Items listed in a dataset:
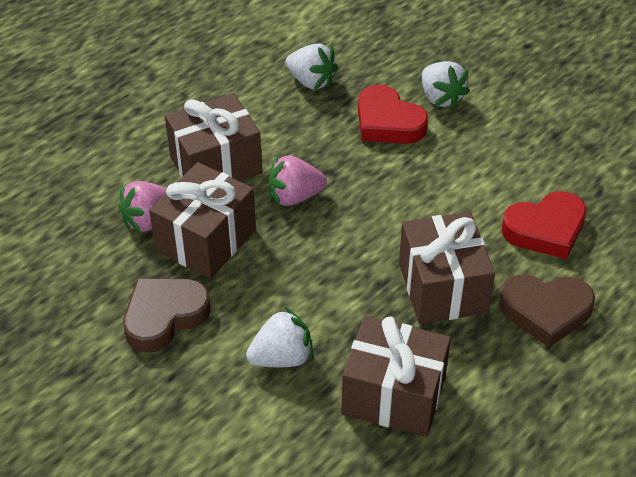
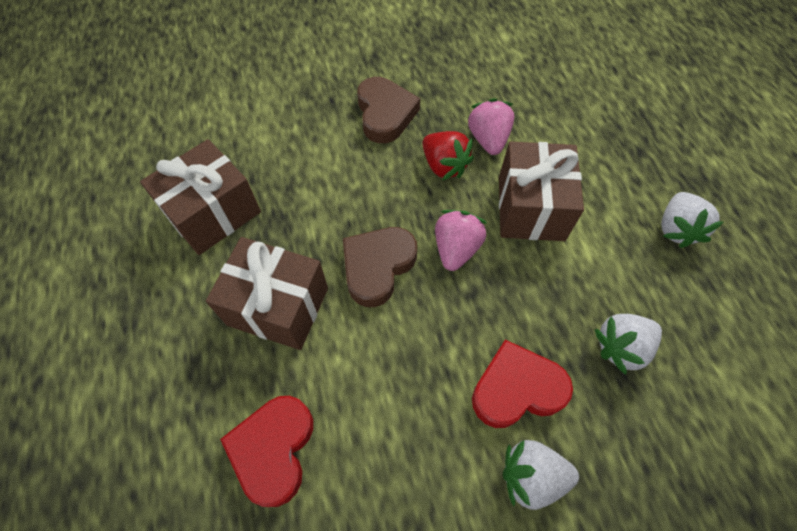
camera: 120 degrees right, 15 degrees up
(206, 240) = (444, 166): brown gift -> red strawberry
(282, 357) = (298, 163): white strawberry -> white strawberry (676, 229)
(545, 311) = (190, 375): brown heart -> brown heart (377, 267)

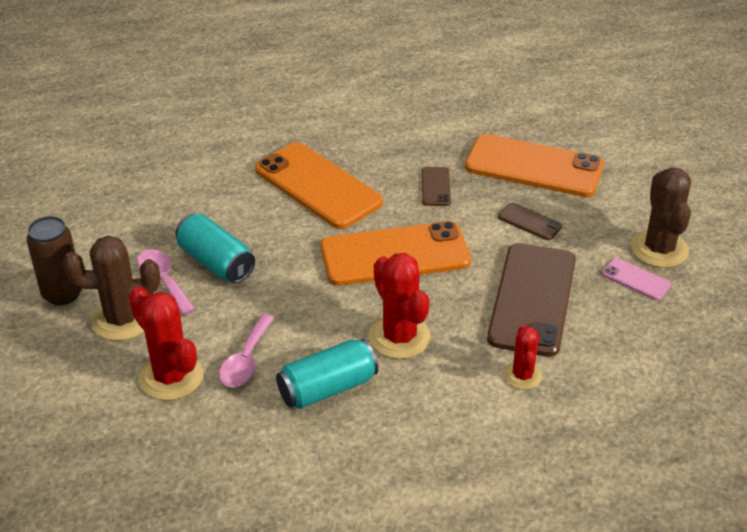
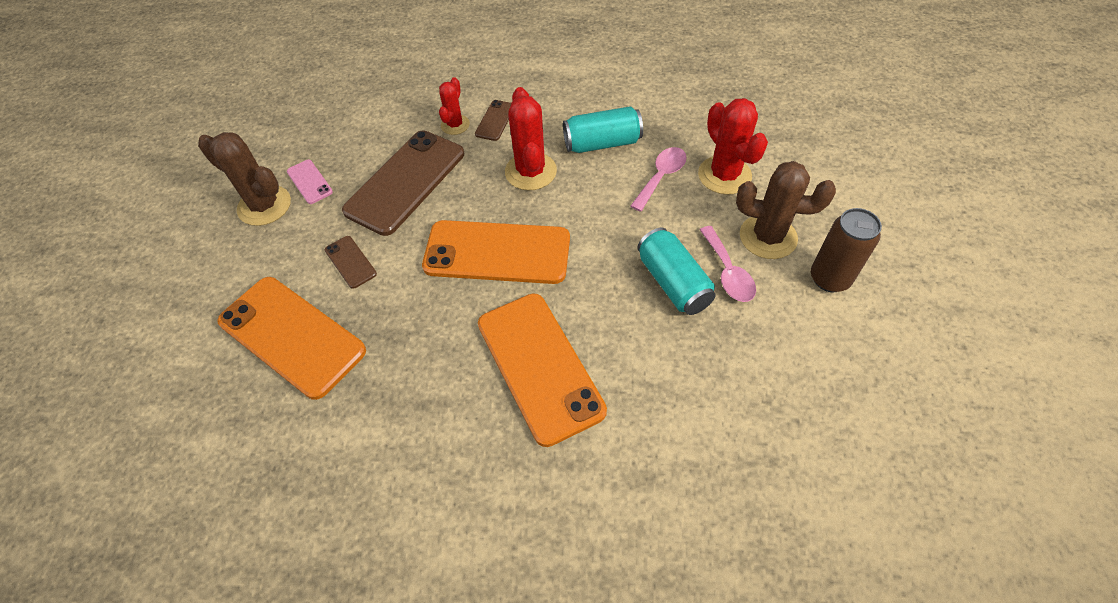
camera: 160 degrees left, 15 degrees up
(436, 187) = (412, 332): brown phone -> brown phone (495, 120)
(659, 249) = (264, 206): brown cactus -> brown cactus turned 75 degrees counterclockwise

→ **EXERCISE DETAILS**: Every line from the one containing "(282, 357) = (298, 163): white" to the final line of the records should be duplicated exactly; no picture is to be copied.

→ **YOUR SOLUTION**:
(282, 357) = (298, 163): white strawberry -> white strawberry (676, 229)
(545, 311) = (190, 375): brown heart -> brown heart (377, 267)

camera: 160 degrees left, 15 degrees up
(436, 187) = (412, 332): brown phone -> brown phone (495, 120)
(659, 249) = (264, 206): brown cactus -> brown cactus turned 75 degrees counterclockwise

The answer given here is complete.